Nothing but the lines from the one holding "purple semicircle: (50, 149)" to the final line of the listing below, both included, should be repeated, and each must match exactly. Omit pictures.

[Exercise input Boundary: Start]

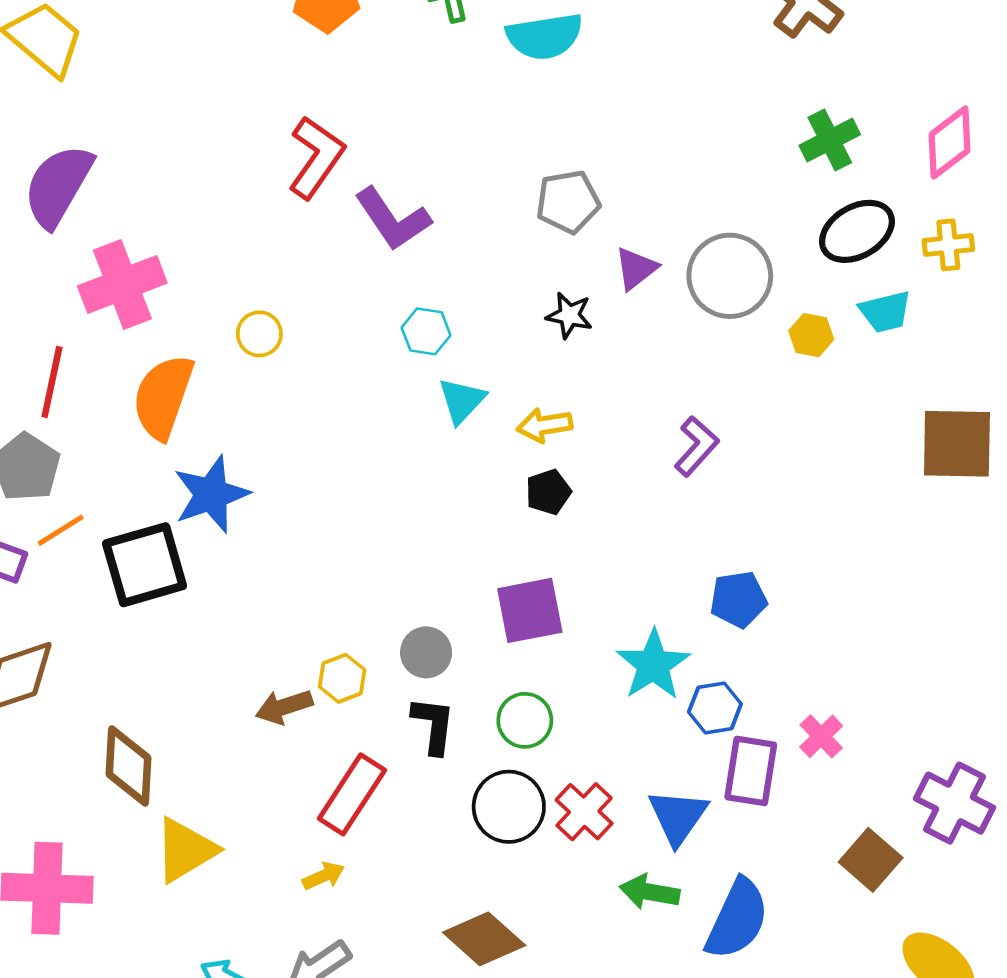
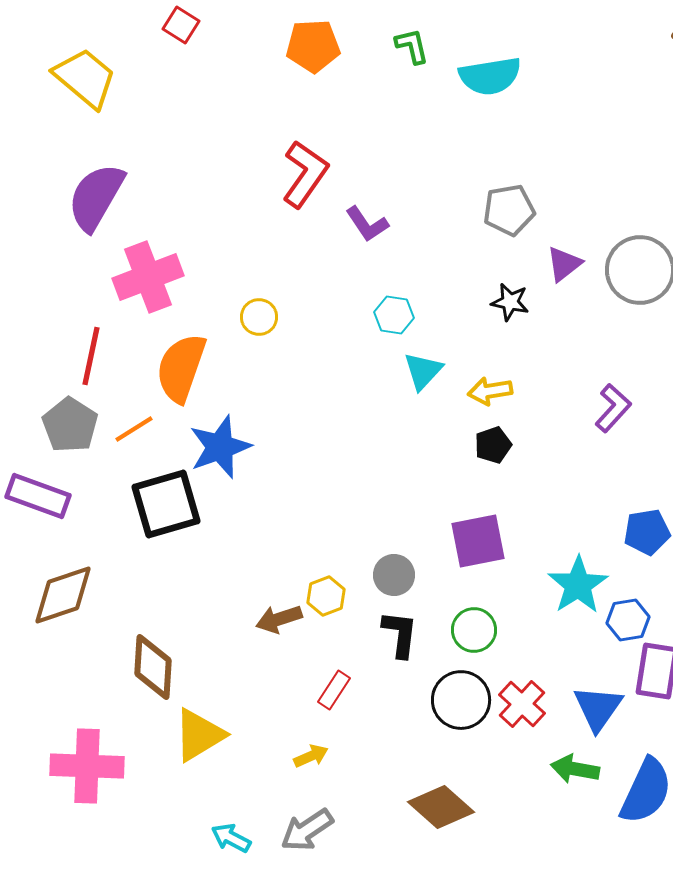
purple L-shape: (393, 219) -> (367, 224), size x0.7
orange line: (61, 530) -> (134, 429), moved
red rectangle: (352, 794) -> (334, 690), size x0.6

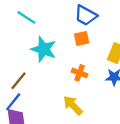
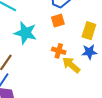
yellow arrow: (73, 105) -> (71, 65), moved

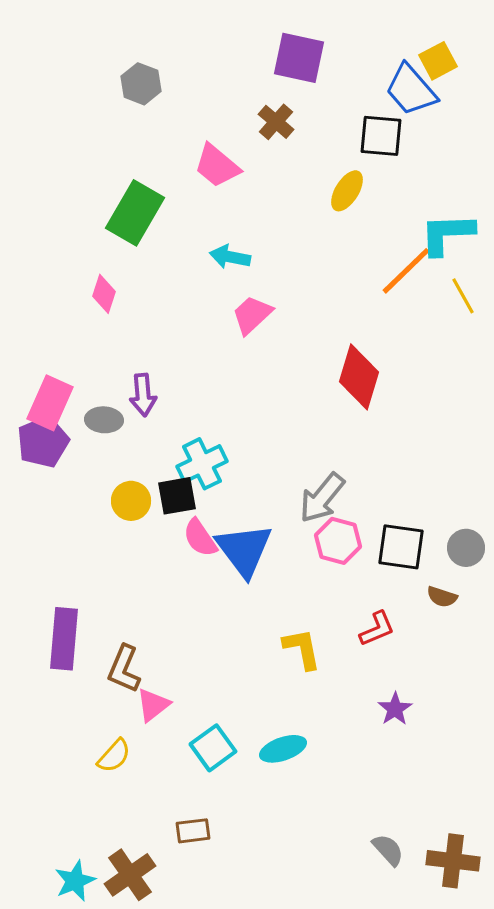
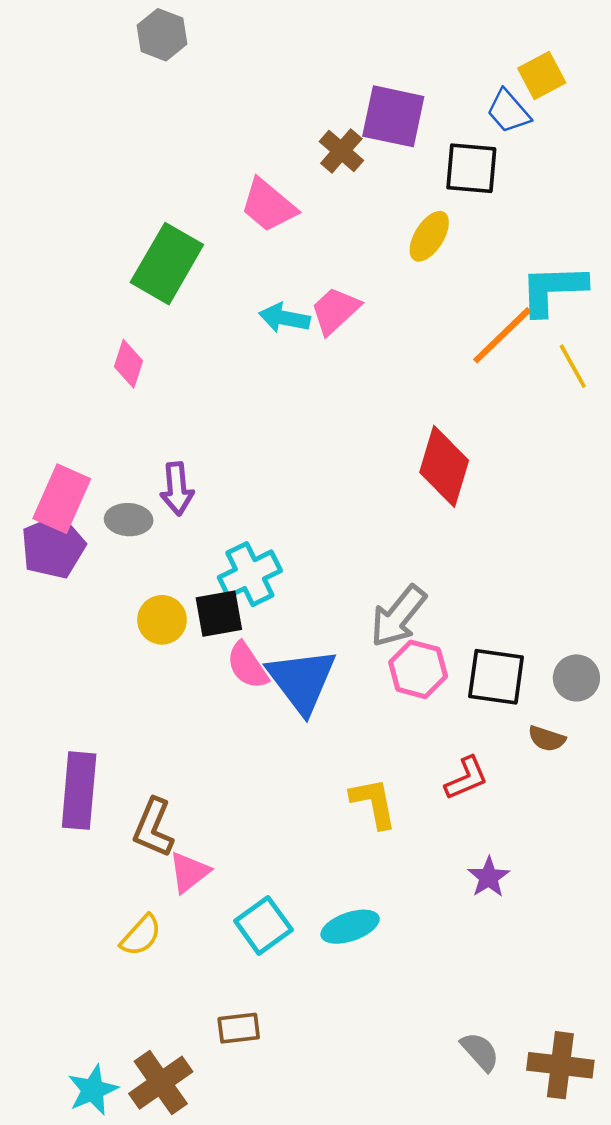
purple square: (299, 58) -> (393, 116), moved
gray hexagon: (141, 84) -> (162, 35), moved
blue trapezoid: (411, 90) -> (508, 111), size x0.7
pink trapezoid: (252, 315) -> (335, 311), moved

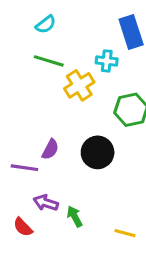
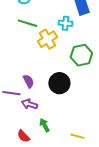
purple semicircle: (50, 149) -> (28, 81), turned -56
purple arrow: (46, 203) -> (29, 104), moved
red semicircle: (23, 227) -> (23, 136), moved

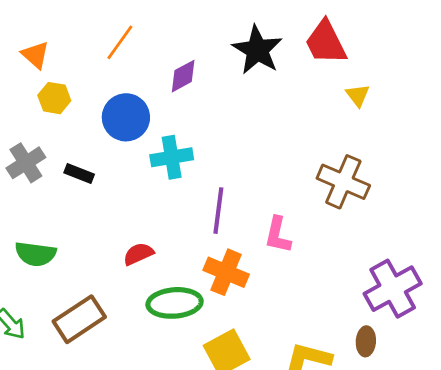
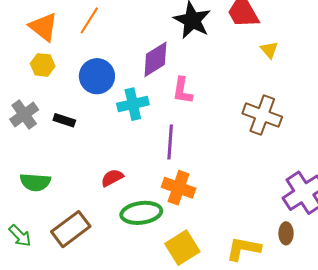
orange triangle: (35, 55) -> (43, 27), moved, size x1.4
purple diamond: (183, 76) -> (155, 59), moved, size x1.4
pink L-shape: (278, 235) -> (182, 91), moved

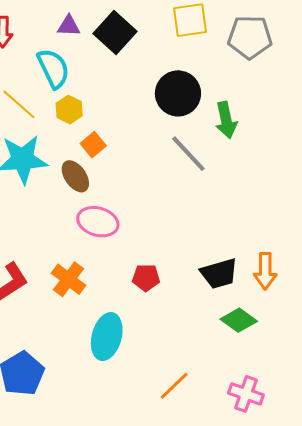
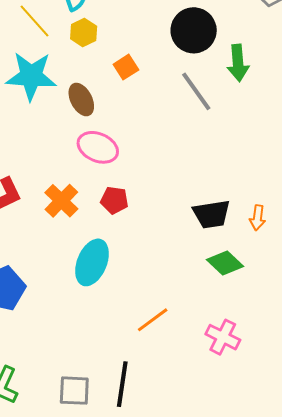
orange square: (93, 145) -> (126, 67), moved
orange arrow: (265, 271) -> (258, 218), size x0.7
red pentagon: (146, 278) -> (114, 200), moved

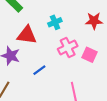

[Exercise input Boundary: End]

▶ [Finished task]
purple semicircle: (50, 149) -> (28, 81), turned -56
purple arrow: (46, 203) -> (29, 104), moved
red semicircle: (23, 227) -> (23, 136), moved

orange triangle: (35, 55) -> (43, 27), moved, size x1.4
purple diamond: (183, 76) -> (155, 59), moved, size x1.4
pink L-shape: (278, 235) -> (182, 91), moved

orange square: (93, 145) -> (126, 67), moved
orange arrow: (265, 271) -> (258, 218), size x0.7
red pentagon: (146, 278) -> (114, 200), moved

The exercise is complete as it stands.